Data shown
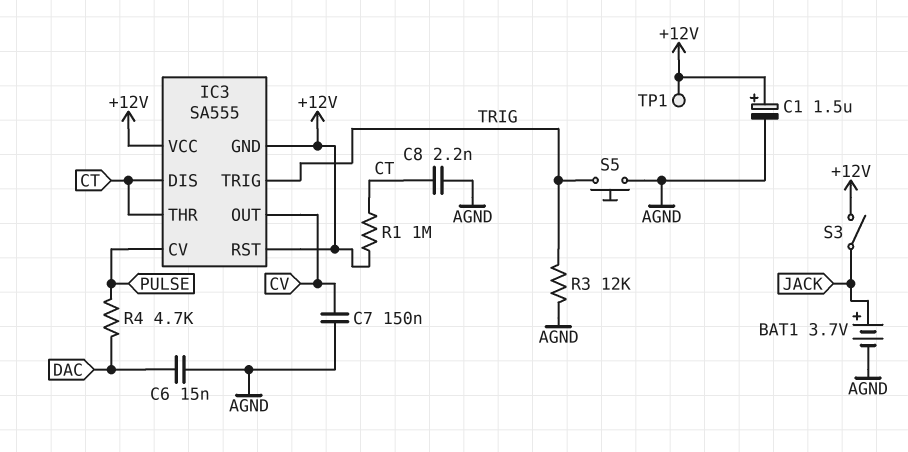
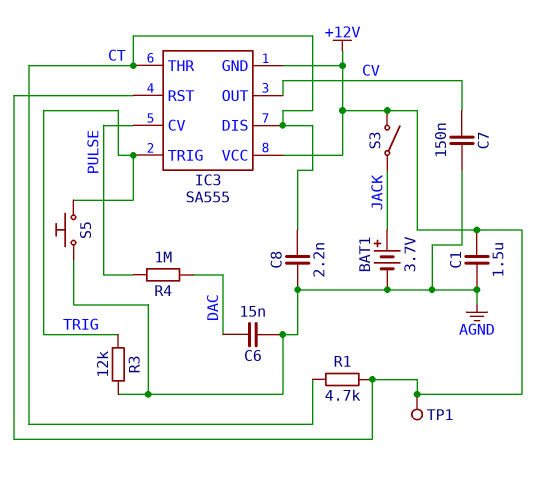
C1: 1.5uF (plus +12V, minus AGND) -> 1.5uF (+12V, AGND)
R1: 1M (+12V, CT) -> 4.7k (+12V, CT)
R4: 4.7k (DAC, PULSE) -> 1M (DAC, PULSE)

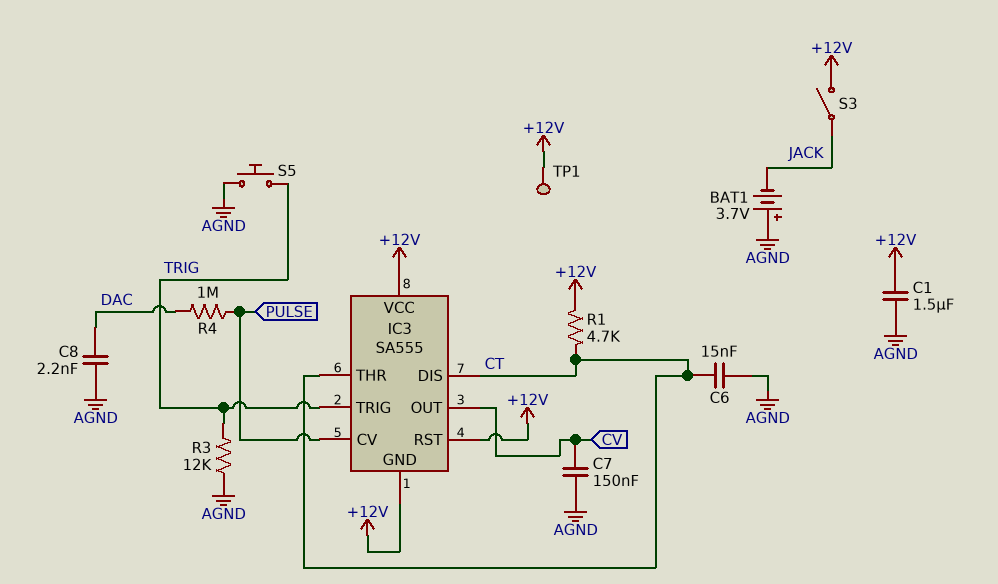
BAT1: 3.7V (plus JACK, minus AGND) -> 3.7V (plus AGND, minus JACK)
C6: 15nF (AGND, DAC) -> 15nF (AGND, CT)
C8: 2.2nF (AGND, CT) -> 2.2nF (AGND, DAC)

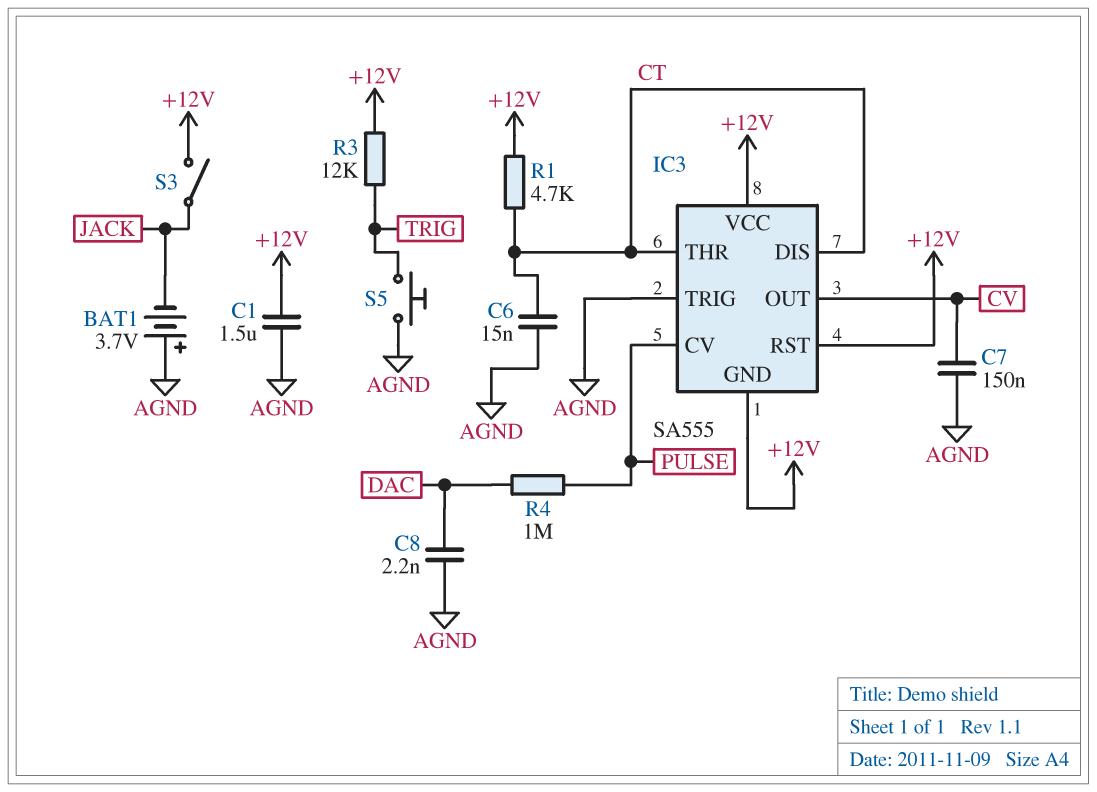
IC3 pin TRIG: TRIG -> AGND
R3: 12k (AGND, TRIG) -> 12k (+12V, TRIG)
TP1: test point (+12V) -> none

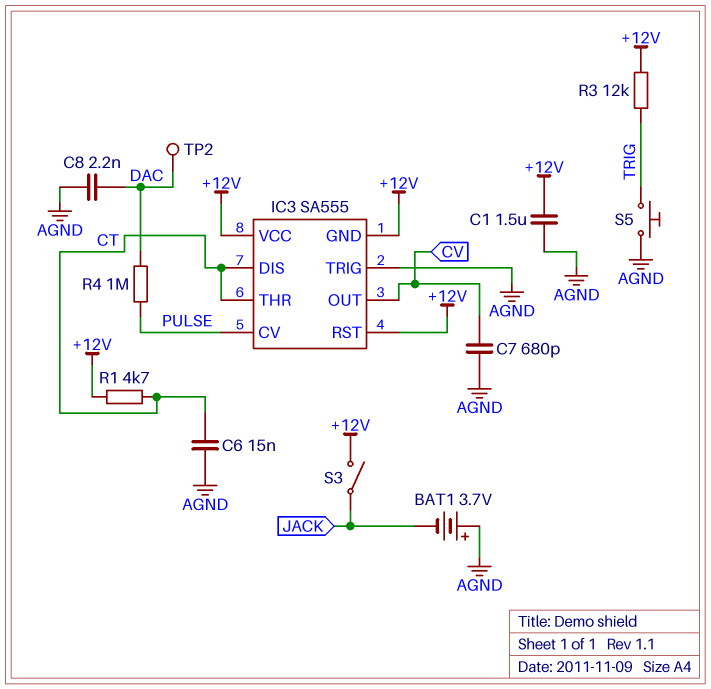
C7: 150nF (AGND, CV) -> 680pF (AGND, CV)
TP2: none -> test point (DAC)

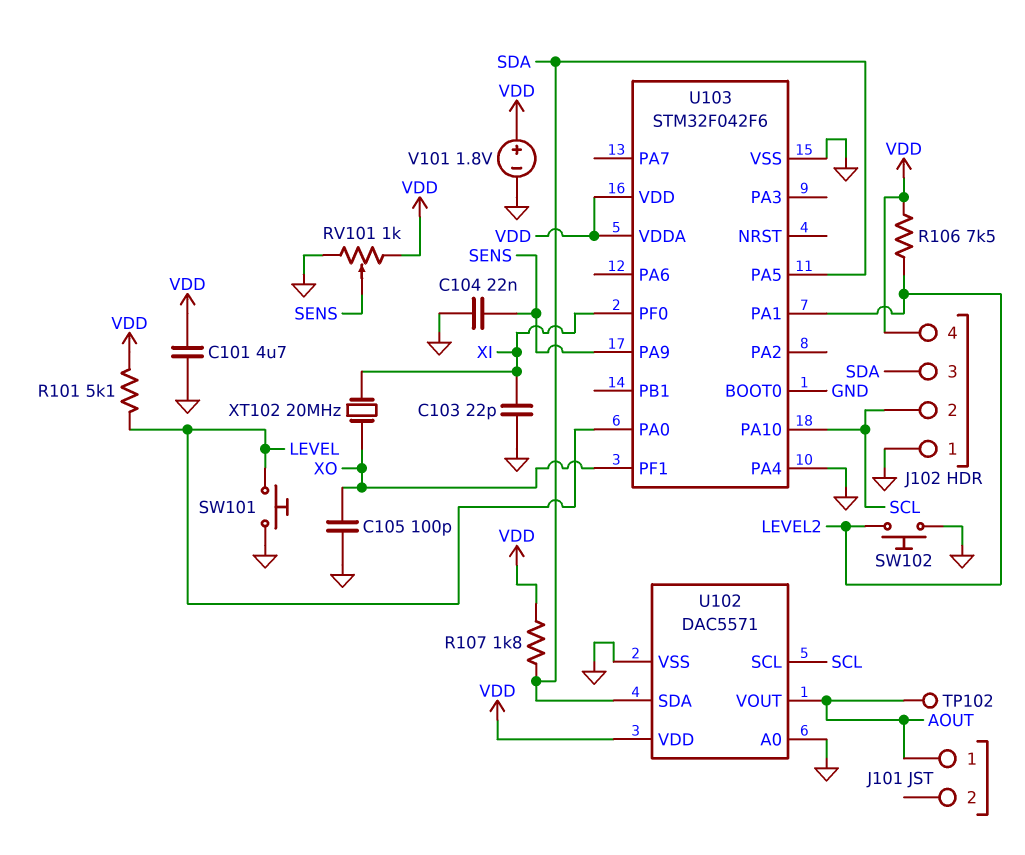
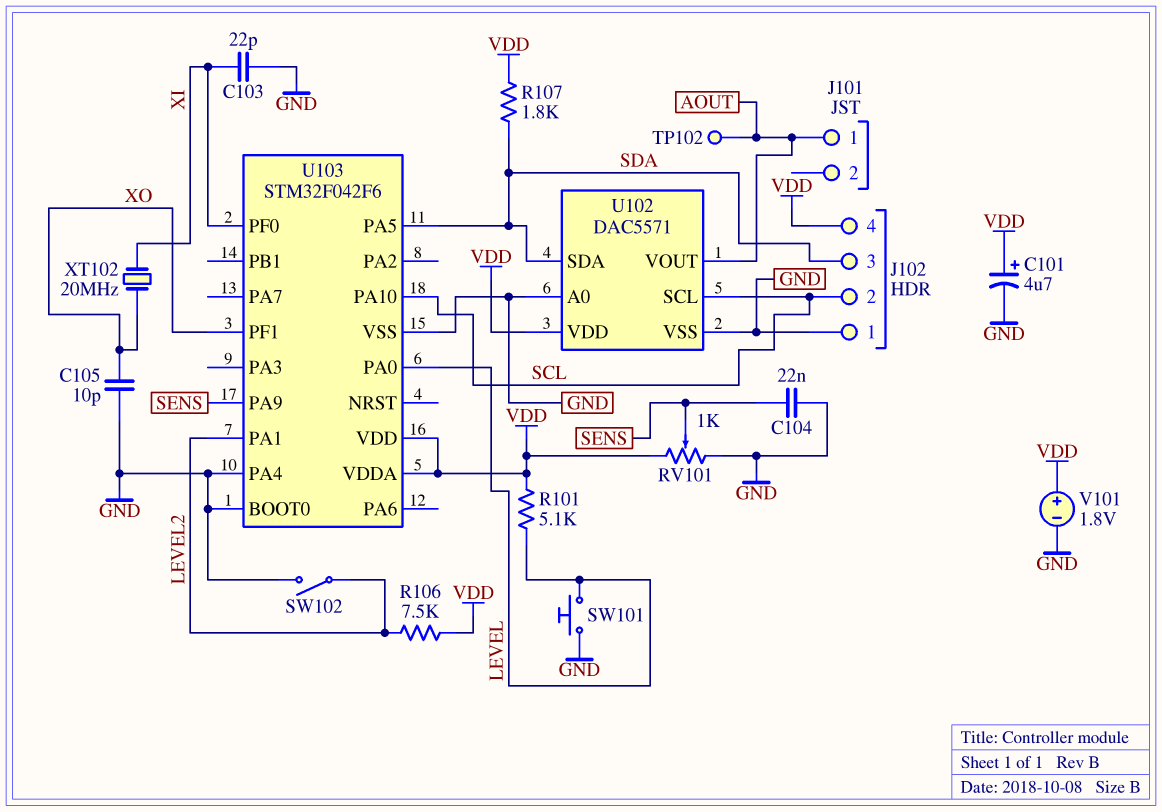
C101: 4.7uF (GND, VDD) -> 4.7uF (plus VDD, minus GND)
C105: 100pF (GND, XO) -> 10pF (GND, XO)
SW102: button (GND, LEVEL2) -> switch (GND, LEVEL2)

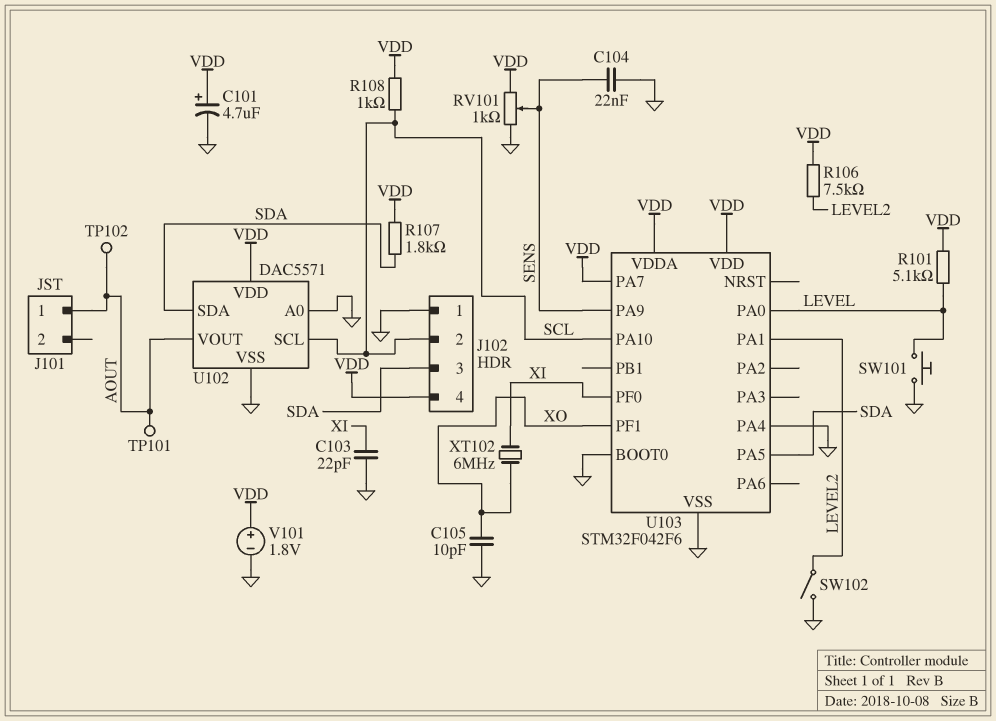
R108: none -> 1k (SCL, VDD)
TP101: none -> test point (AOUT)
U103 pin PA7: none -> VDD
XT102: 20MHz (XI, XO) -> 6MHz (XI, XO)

Prompt
The line containing "TP1: test point (+12V) -> none" marks the end: transcribe every line from the start of the listing up to and including it, minus the pictures.

Answer to this task
C1: 1.5uF (plus +12V, minus AGND) -> 1.5uF (+12V, AGND)
R1: 1M (+12V, CT) -> 4.7k (+12V, CT)
R4: 4.7k (DAC, PULSE) -> 1M (DAC, PULSE)

BAT1: 3.7V (plus JACK, minus AGND) -> 3.7V (plus AGND, minus JACK)
C6: 15nF (AGND, DAC) -> 15nF (AGND, CT)
C8: 2.2nF (AGND, CT) -> 2.2nF (AGND, DAC)

IC3 pin TRIG: TRIG -> AGND
R3: 12k (AGND, TRIG) -> 12k (+12V, TRIG)
TP1: test point (+12V) -> none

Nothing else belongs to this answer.